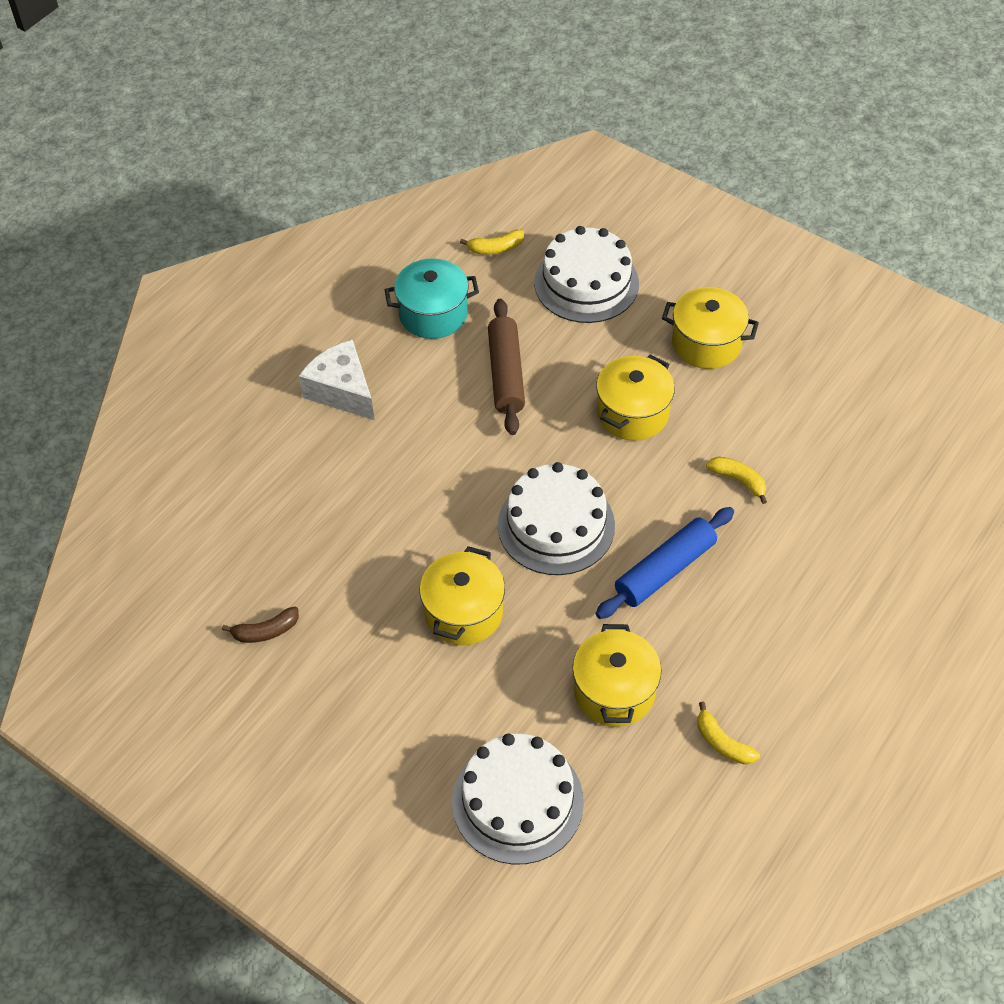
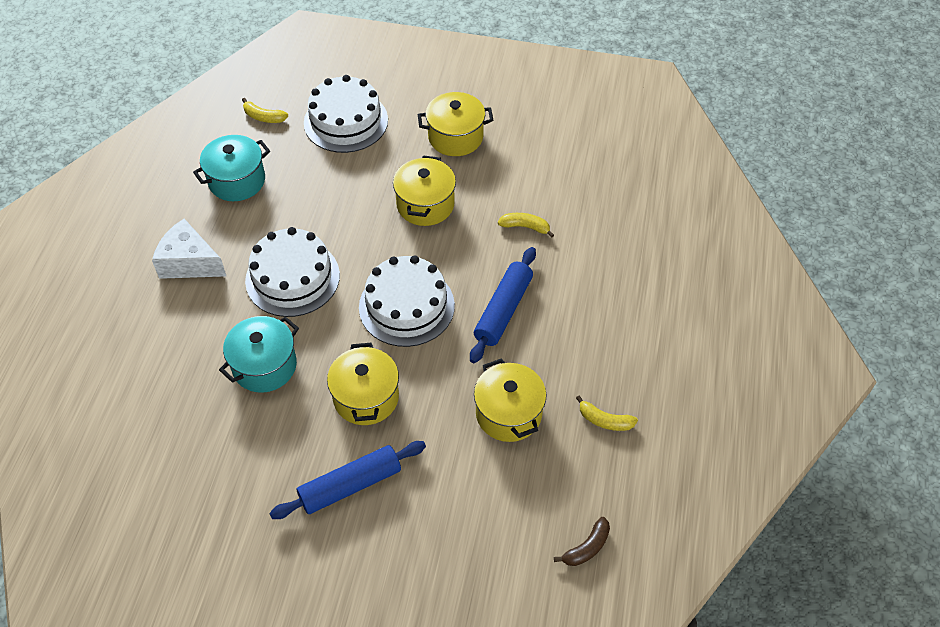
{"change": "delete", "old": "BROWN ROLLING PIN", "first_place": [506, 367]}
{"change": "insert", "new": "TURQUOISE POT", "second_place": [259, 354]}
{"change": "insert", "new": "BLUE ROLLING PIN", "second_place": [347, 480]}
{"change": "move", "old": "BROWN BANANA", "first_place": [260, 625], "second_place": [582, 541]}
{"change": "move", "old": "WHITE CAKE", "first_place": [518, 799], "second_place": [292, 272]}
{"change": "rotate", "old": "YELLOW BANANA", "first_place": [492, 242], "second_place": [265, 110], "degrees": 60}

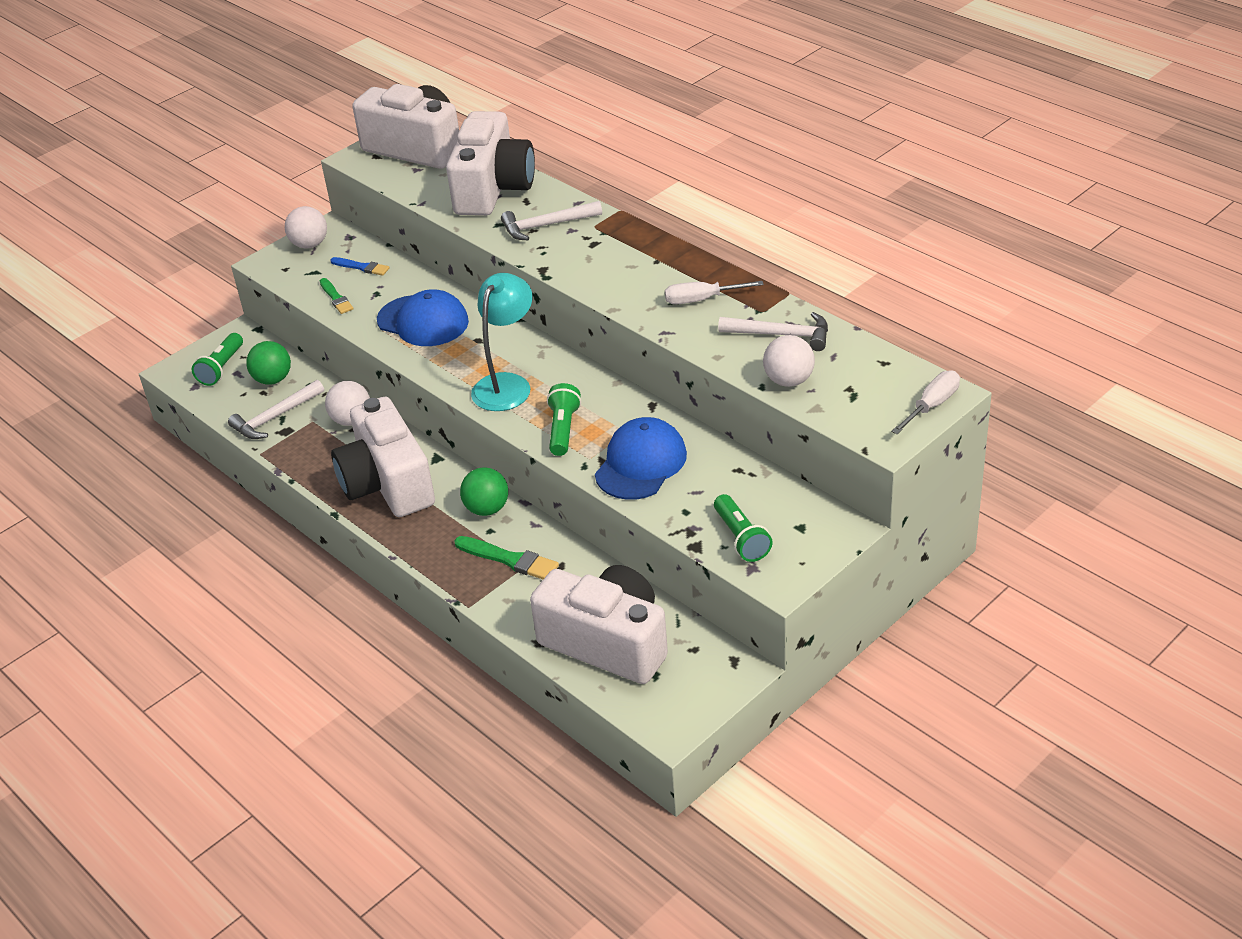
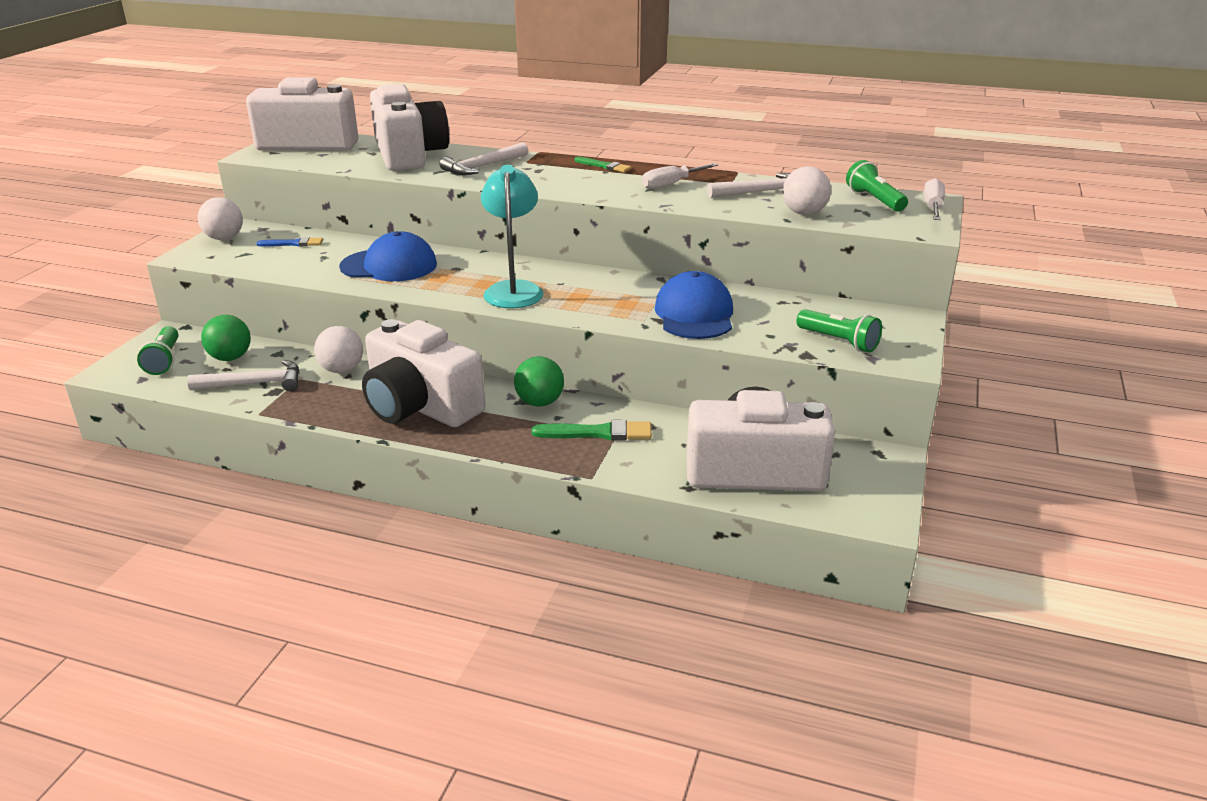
{"change": "move", "old": "GREEN BRUSH", "first_place": [336, 296], "second_place": [603, 164]}
{"change": "move", "old": "GREEN FLASHLIGHT", "first_place": [564, 419], "second_place": [877, 186]}
{"change": "rotate", "old": "WHITE HAMMER", "first_place": [276, 409], "second_place": [243, 375], "degrees": -120}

★ ★ ★ ★

• _What to produce_
Count every line in the preceding entries where the string "BROWN" appears, then state only the total.

• _Problem solution_
2